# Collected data
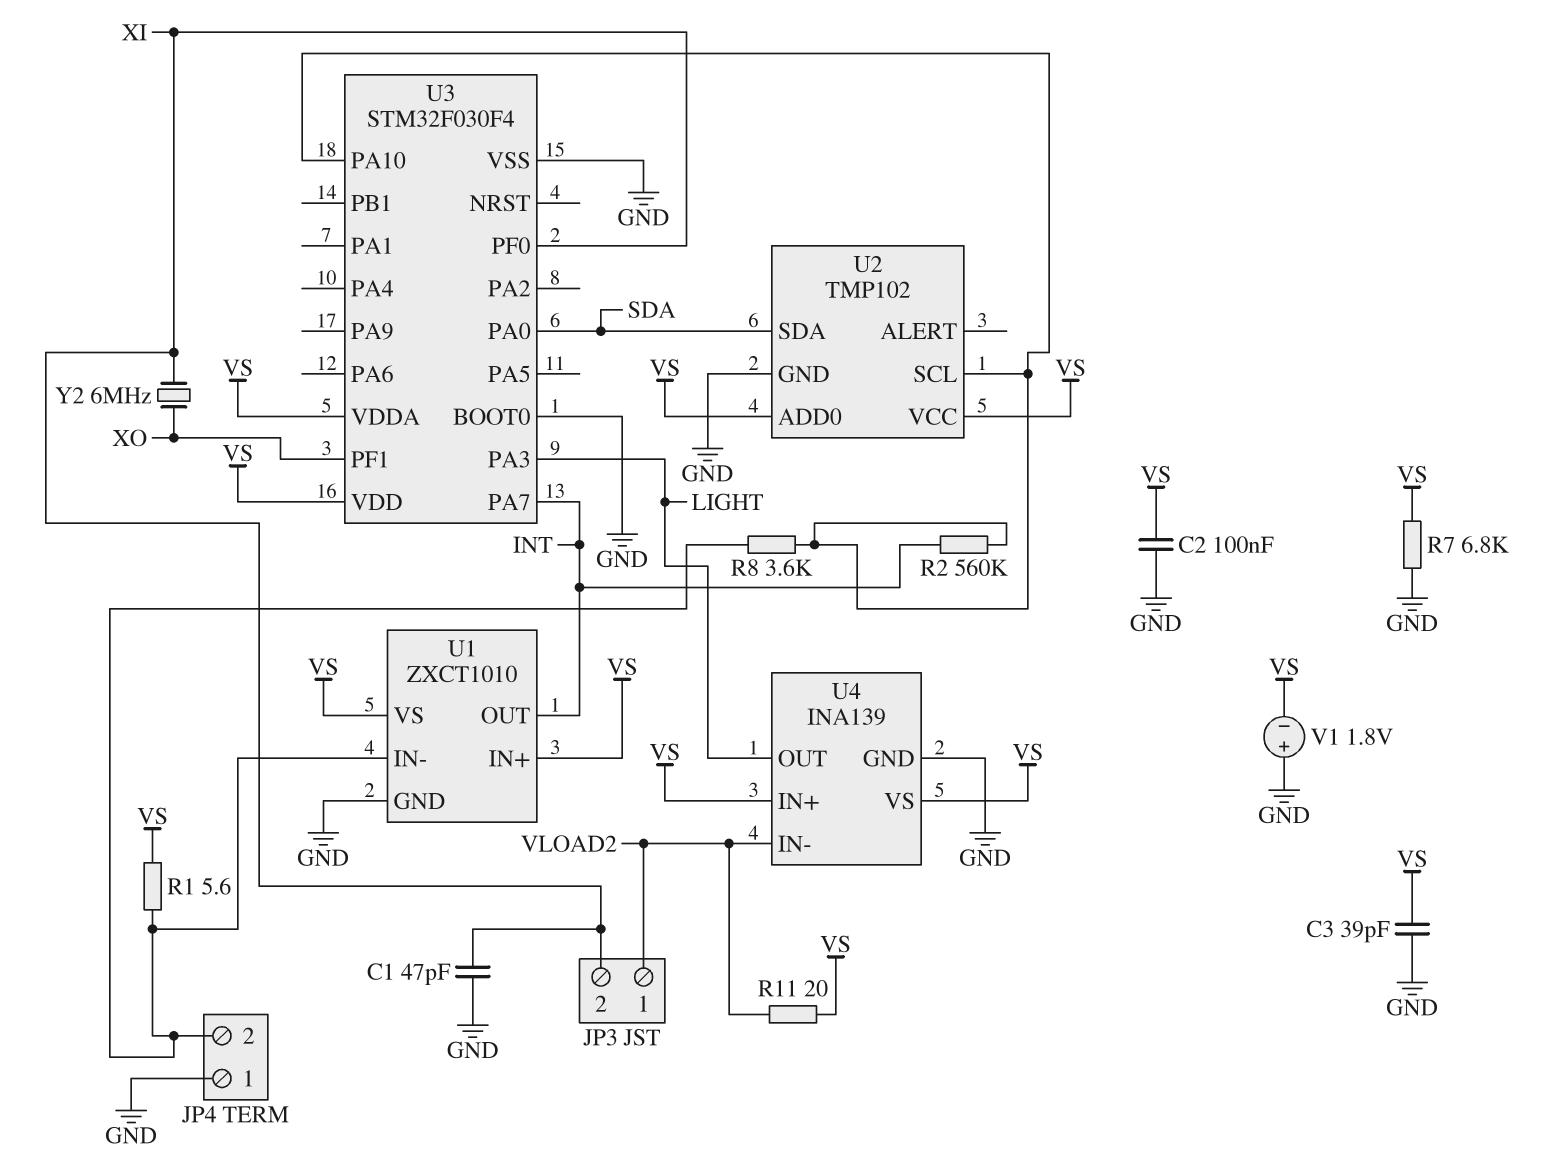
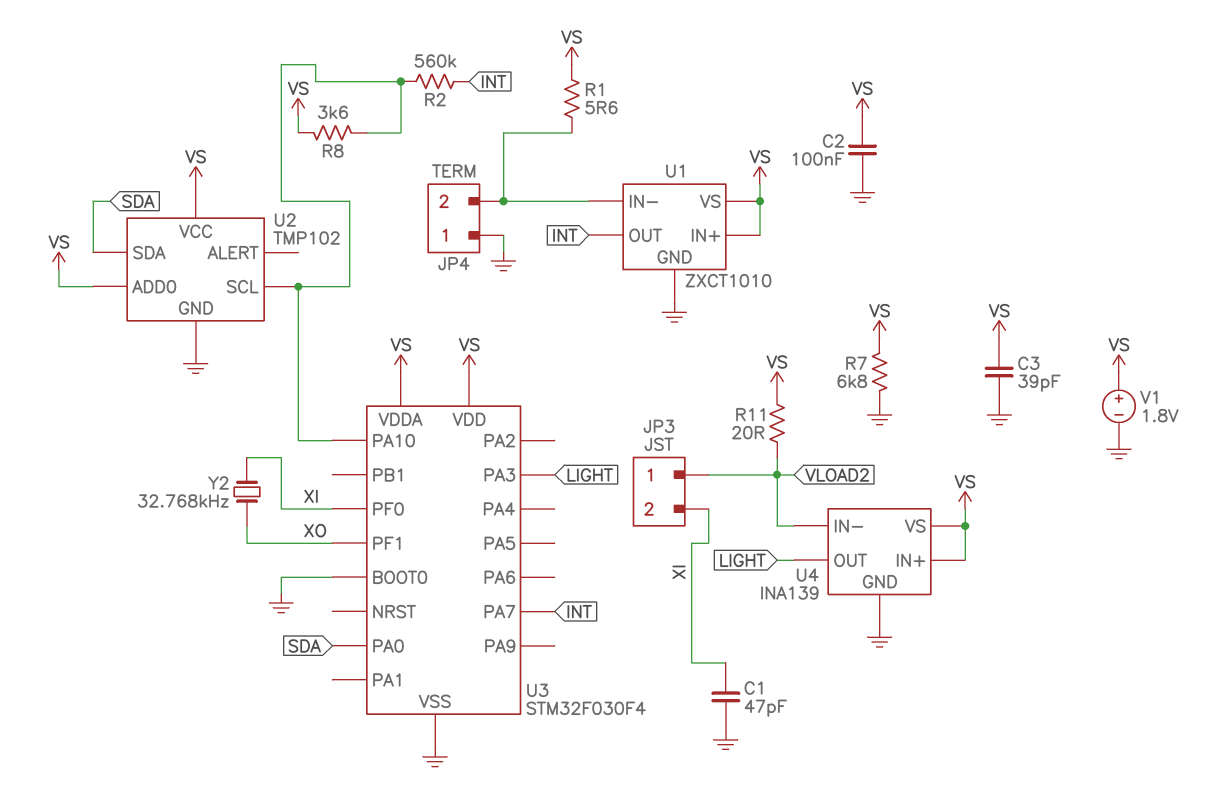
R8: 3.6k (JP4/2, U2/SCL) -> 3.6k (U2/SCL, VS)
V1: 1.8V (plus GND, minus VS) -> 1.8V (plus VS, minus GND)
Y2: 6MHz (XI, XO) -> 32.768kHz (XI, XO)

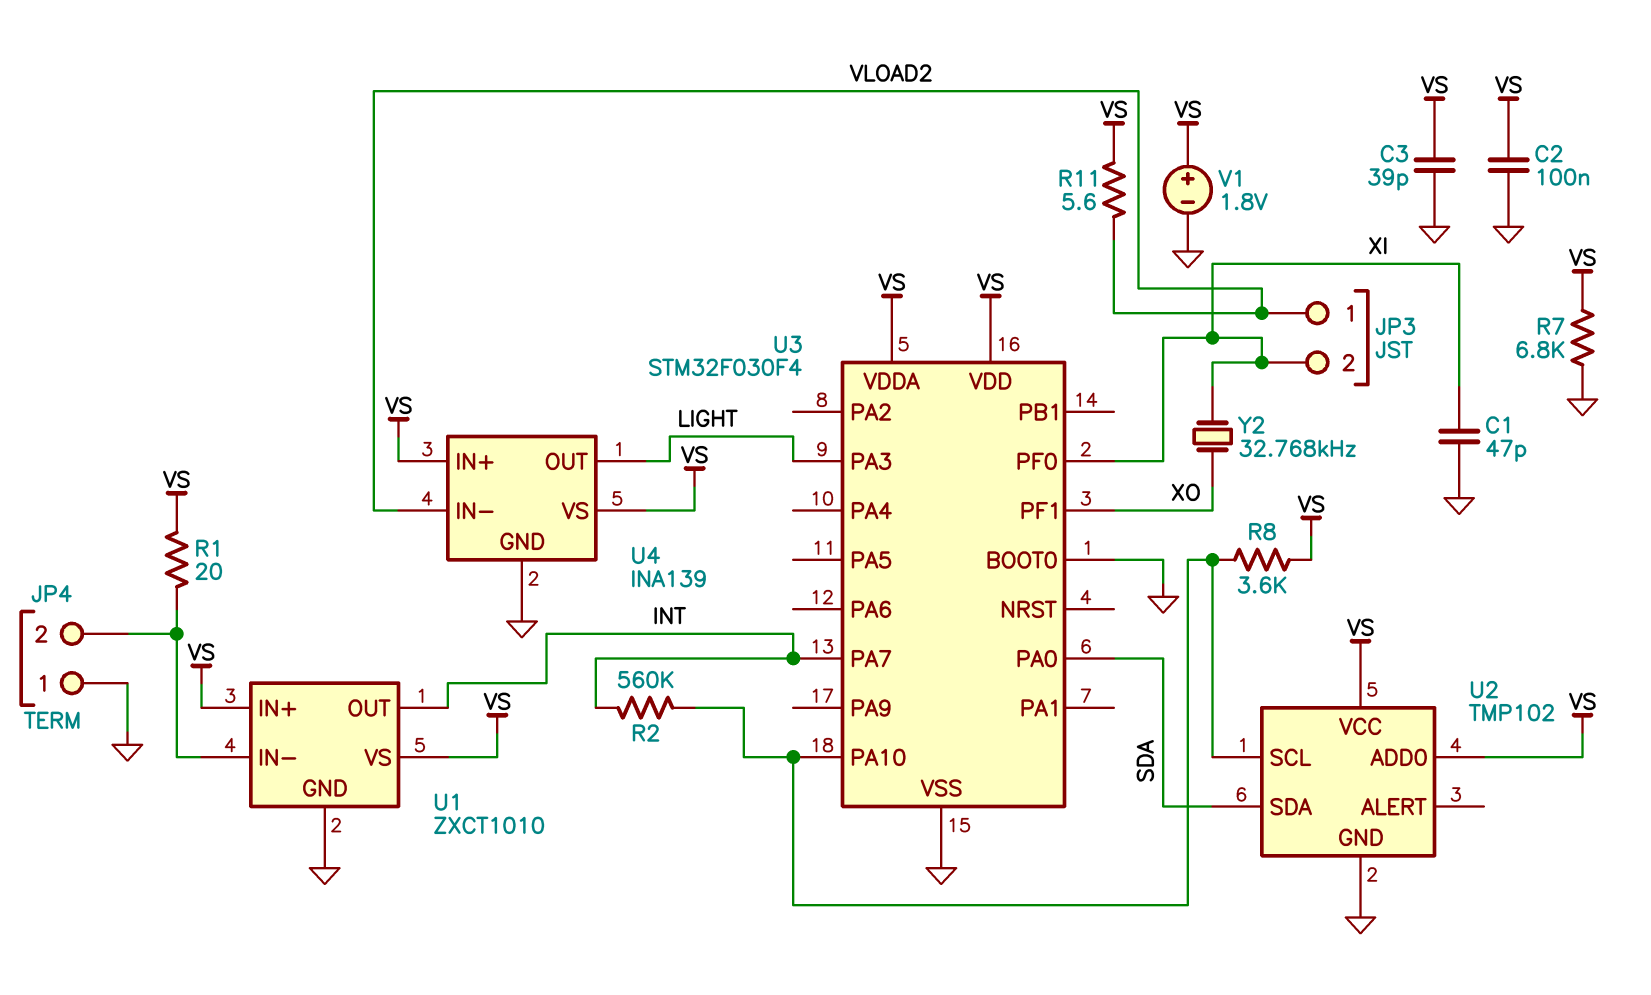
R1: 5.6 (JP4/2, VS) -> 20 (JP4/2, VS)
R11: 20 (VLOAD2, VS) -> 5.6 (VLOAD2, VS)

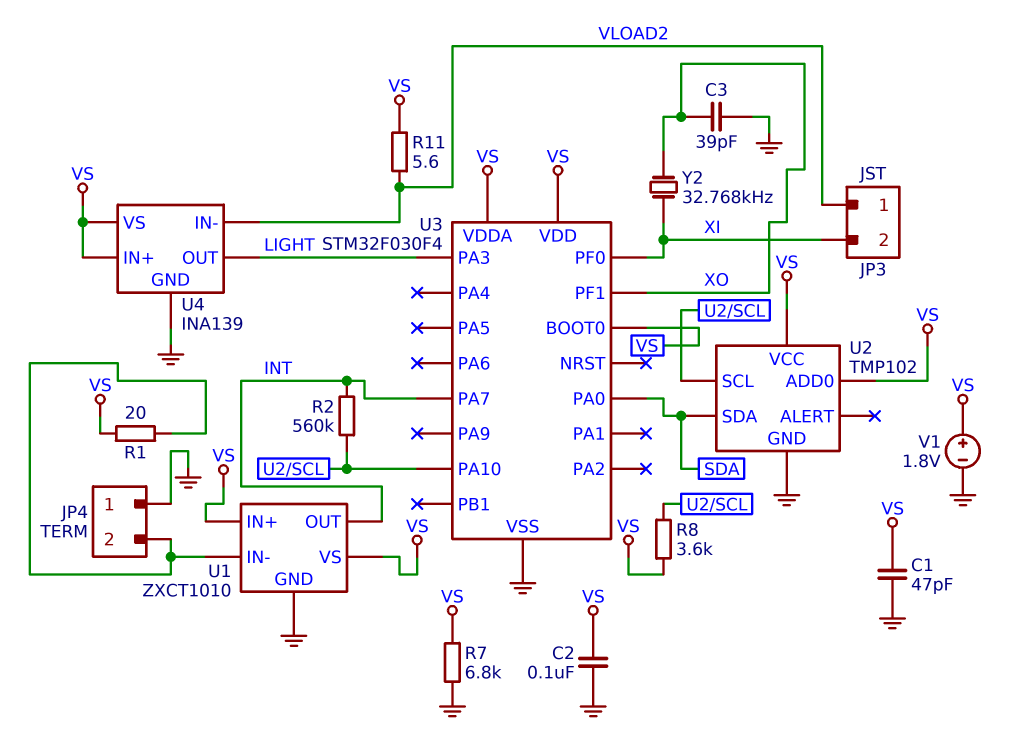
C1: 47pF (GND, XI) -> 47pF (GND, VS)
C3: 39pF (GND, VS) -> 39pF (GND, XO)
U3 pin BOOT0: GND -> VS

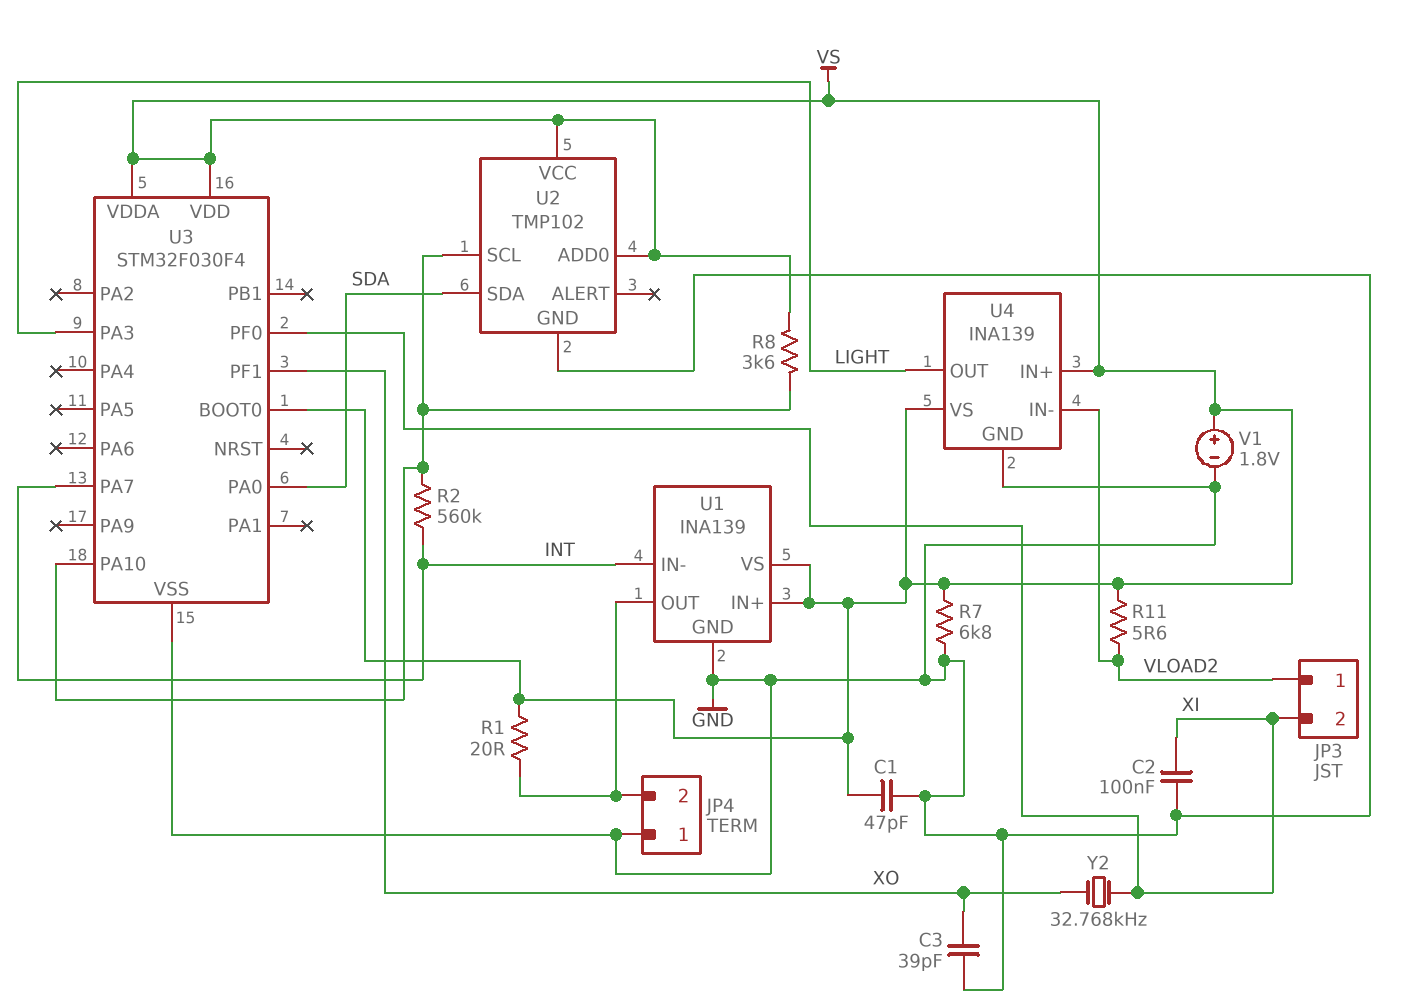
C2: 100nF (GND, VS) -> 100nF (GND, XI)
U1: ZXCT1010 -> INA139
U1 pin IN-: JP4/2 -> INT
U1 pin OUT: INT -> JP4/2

# EXERCISE
Give back the line containing "C2: 100nF (GND, VS) -> 100nF (GND, XI)" and all the lines after it through the end of the records, unchanged.

# OUTPUT BELOW
C2: 100nF (GND, VS) -> 100nF (GND, XI)
U1: ZXCT1010 -> INA139
U1 pin IN-: JP4/2 -> INT
U1 pin OUT: INT -> JP4/2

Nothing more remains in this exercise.